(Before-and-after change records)
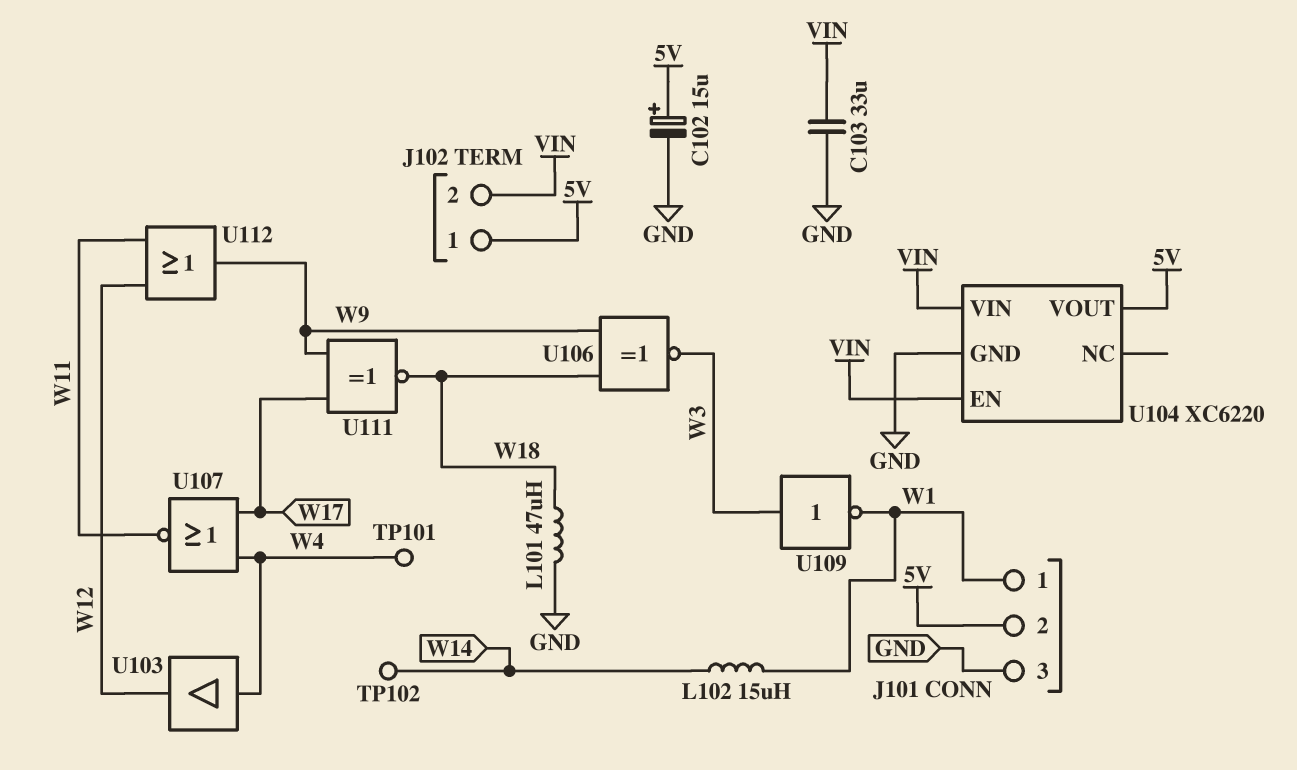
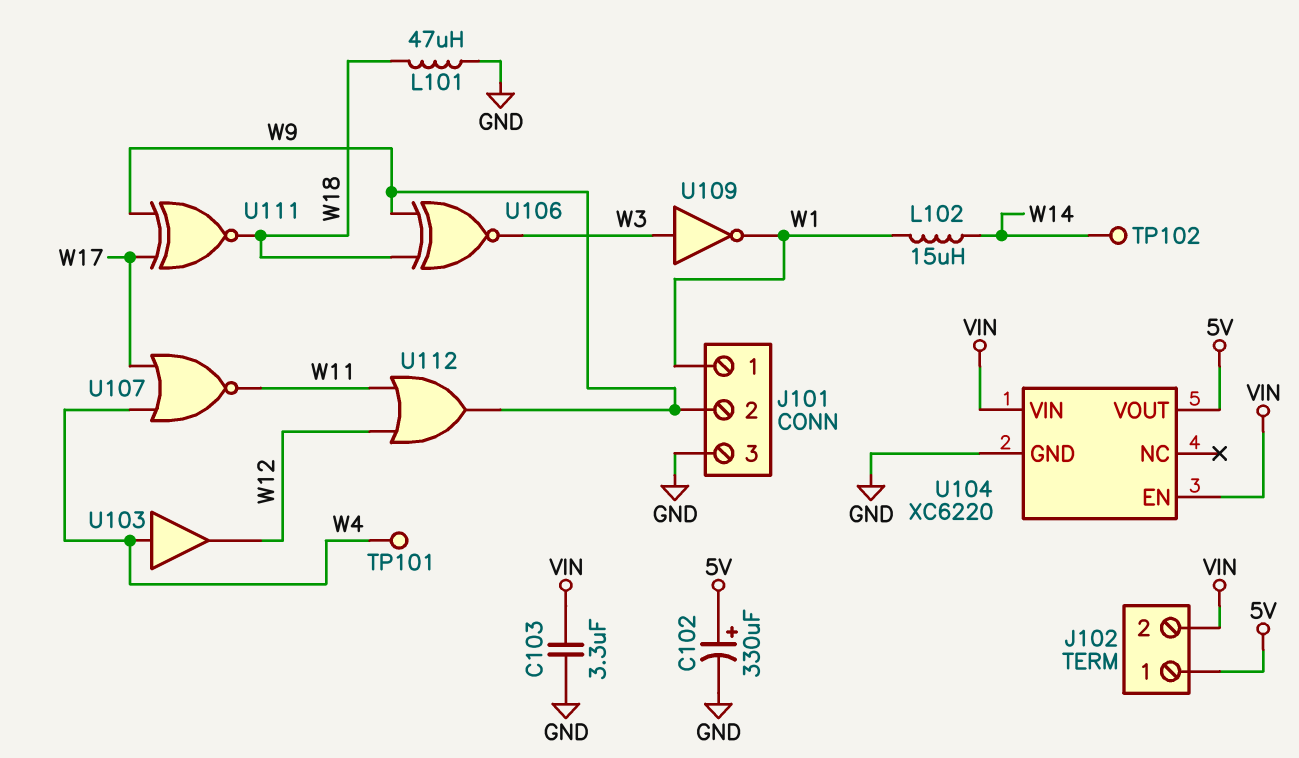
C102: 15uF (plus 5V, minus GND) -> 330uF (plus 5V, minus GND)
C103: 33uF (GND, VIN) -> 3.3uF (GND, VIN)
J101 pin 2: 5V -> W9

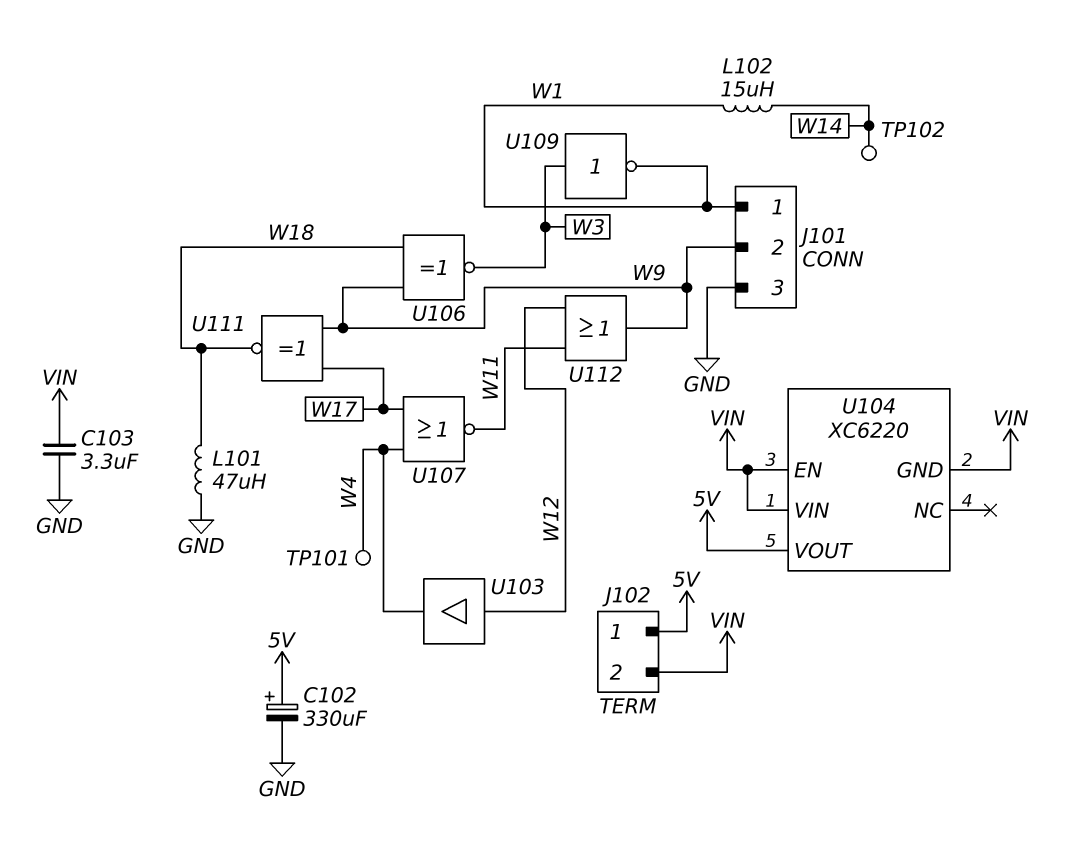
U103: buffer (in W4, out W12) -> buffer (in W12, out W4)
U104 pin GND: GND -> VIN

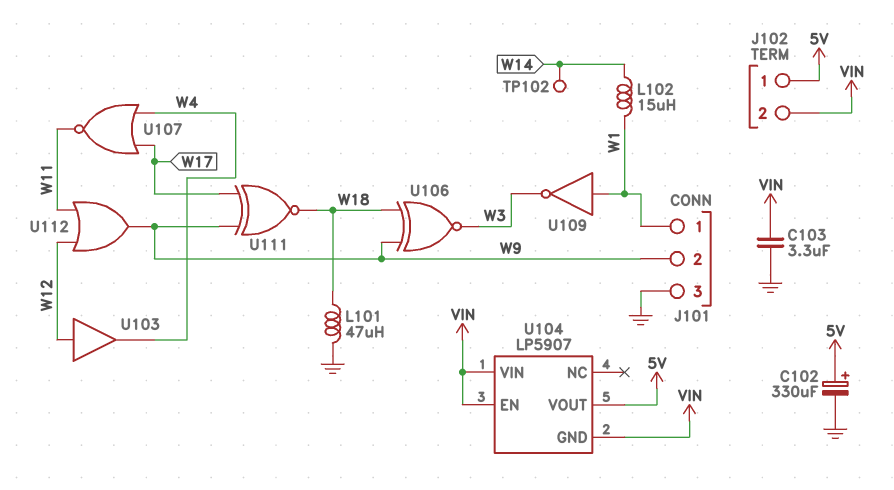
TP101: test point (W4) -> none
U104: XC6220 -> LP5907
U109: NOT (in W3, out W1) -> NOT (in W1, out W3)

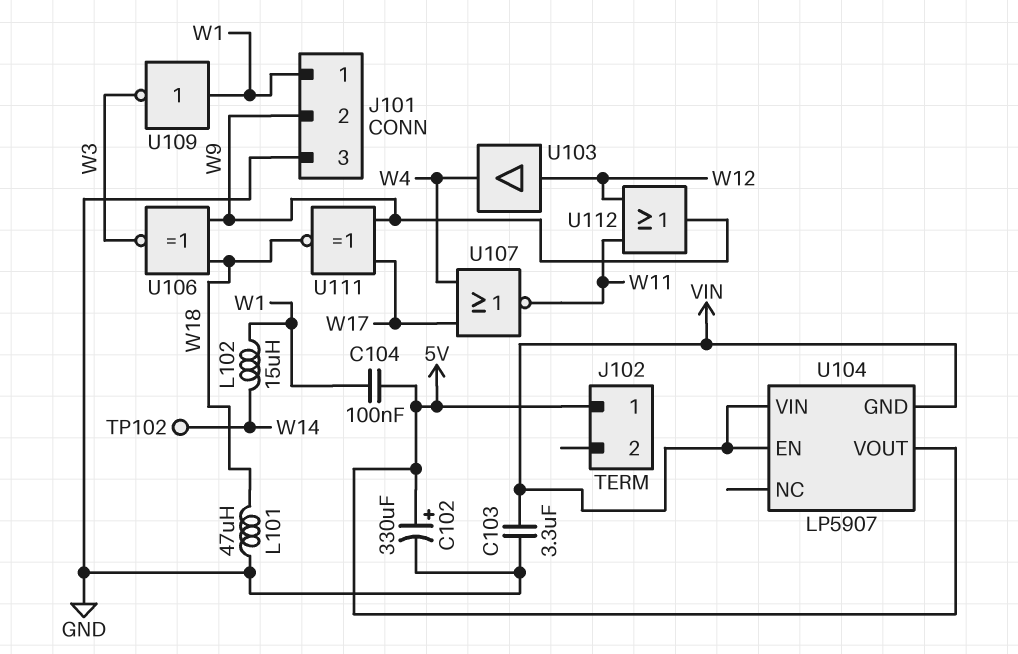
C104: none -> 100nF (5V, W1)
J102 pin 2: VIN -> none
==
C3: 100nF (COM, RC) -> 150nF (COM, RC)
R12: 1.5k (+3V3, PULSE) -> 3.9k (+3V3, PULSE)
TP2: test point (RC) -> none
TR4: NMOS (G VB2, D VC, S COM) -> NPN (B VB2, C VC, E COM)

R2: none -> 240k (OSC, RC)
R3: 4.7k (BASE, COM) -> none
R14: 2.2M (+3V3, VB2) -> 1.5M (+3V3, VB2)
---
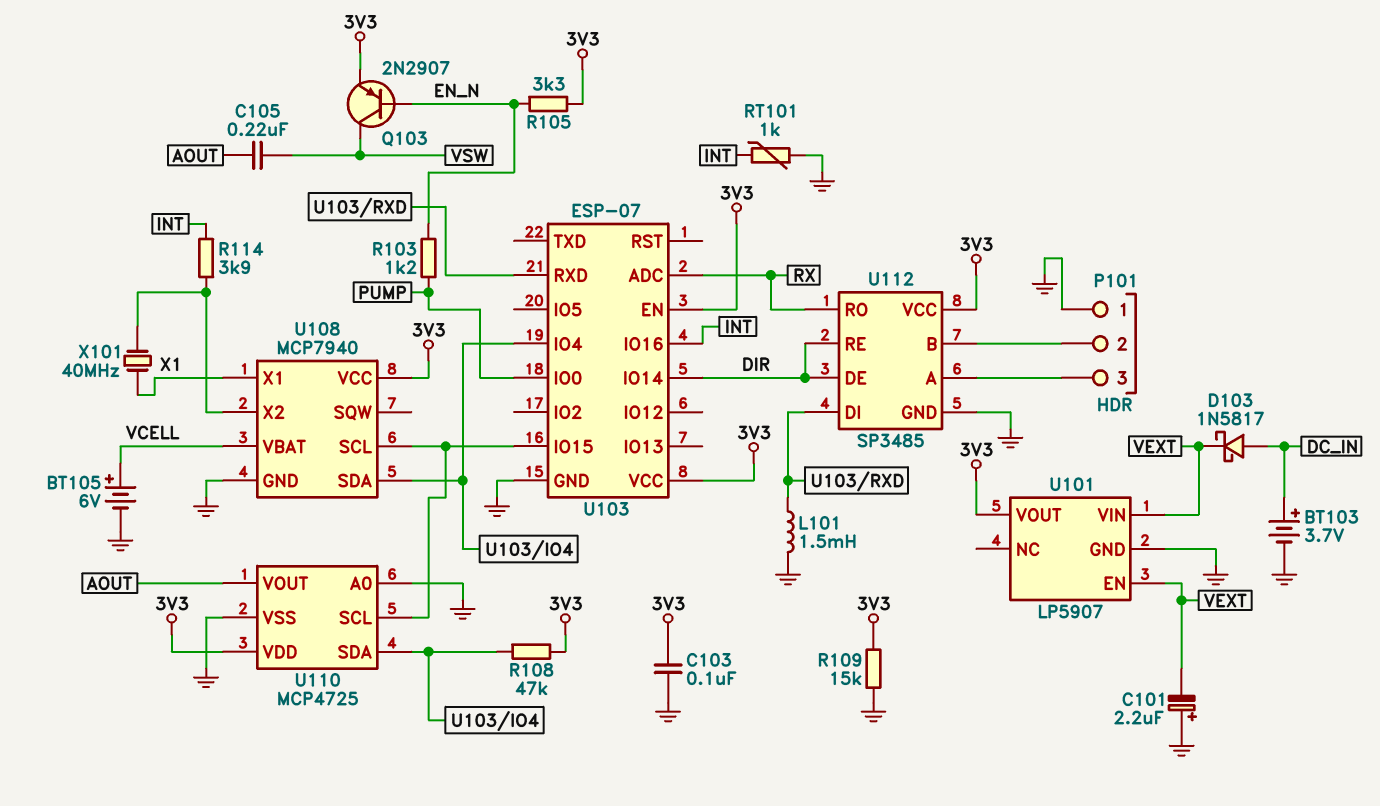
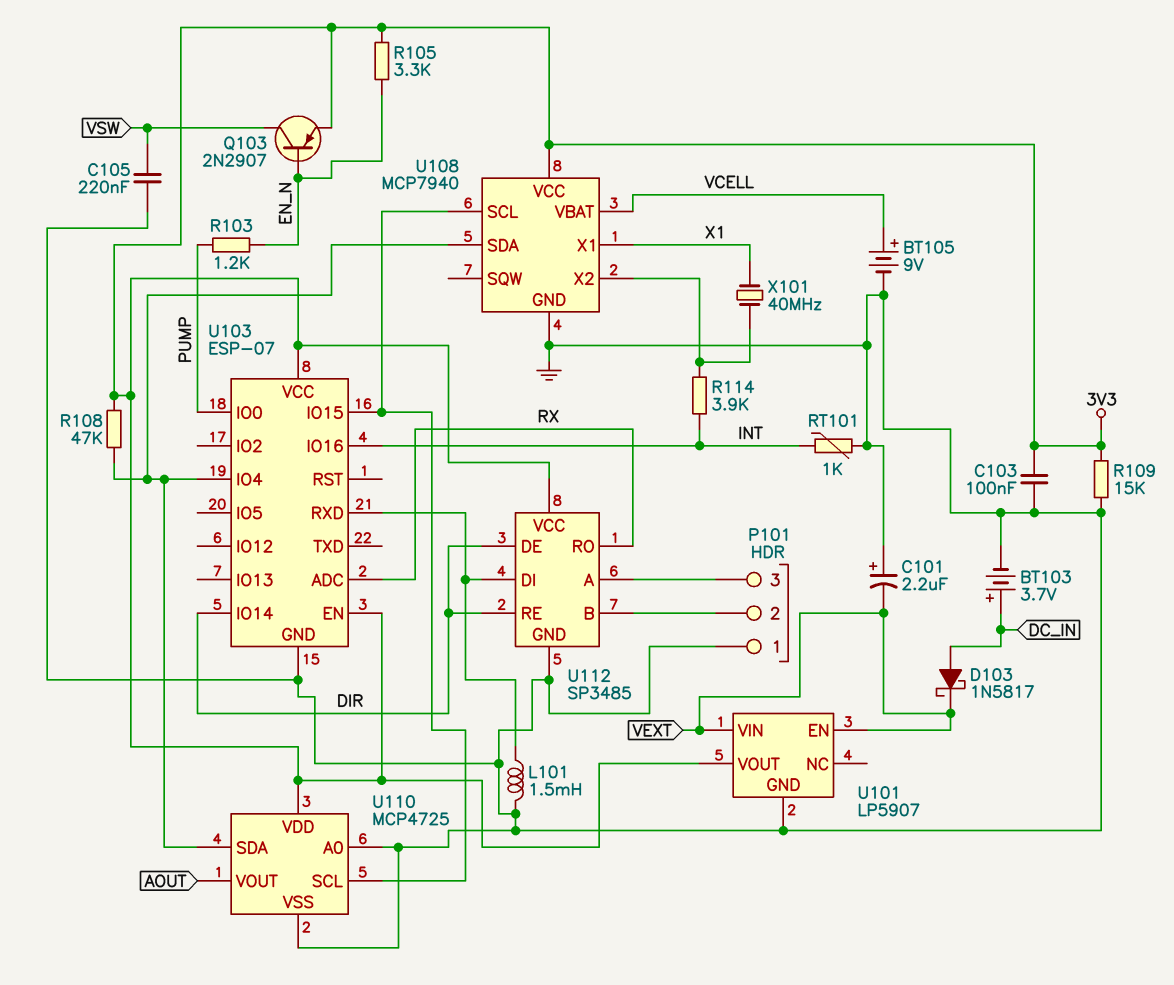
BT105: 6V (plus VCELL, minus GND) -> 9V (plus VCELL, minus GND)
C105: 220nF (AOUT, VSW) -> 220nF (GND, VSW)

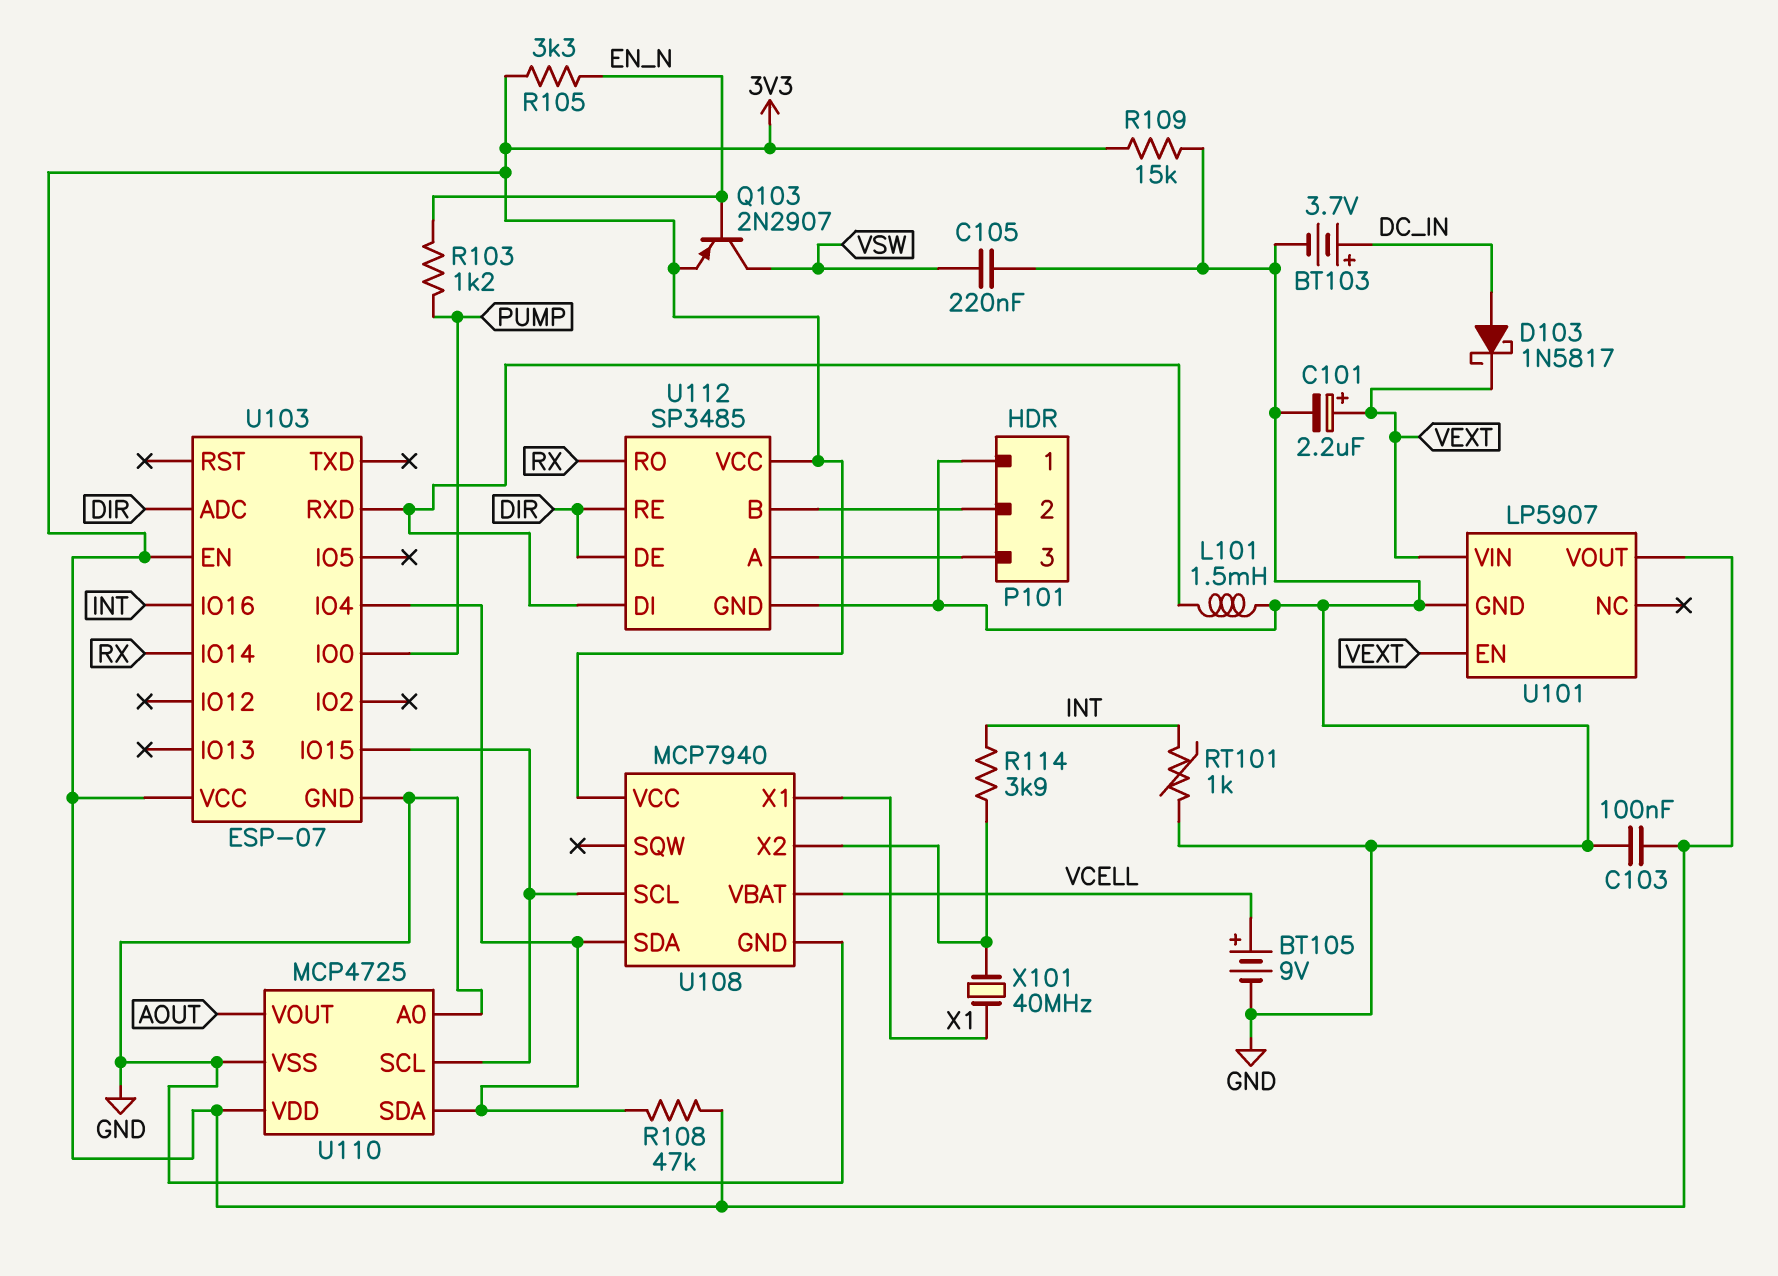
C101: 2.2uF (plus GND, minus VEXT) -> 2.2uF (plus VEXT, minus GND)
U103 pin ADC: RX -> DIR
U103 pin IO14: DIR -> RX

DIRECTIONS FOR THIS TASK = The required answer is the run of lines above, starting at the line with "TP2: test point (RC) -> none" and ending at the line with "R14: 2.2M (+3V3, VB2) -> 1.5M (+3V3, VB2)", reproduced exactly with both ends.

SOLUTION TO THE EXERCISE =
TP2: test point (RC) -> none
TR4: NMOS (G VB2, D VC, S COM) -> NPN (B VB2, C VC, E COM)

R2: none -> 240k (OSC, RC)
R3: 4.7k (BASE, COM) -> none
R14: 2.2M (+3V3, VB2) -> 1.5M (+3V3, VB2)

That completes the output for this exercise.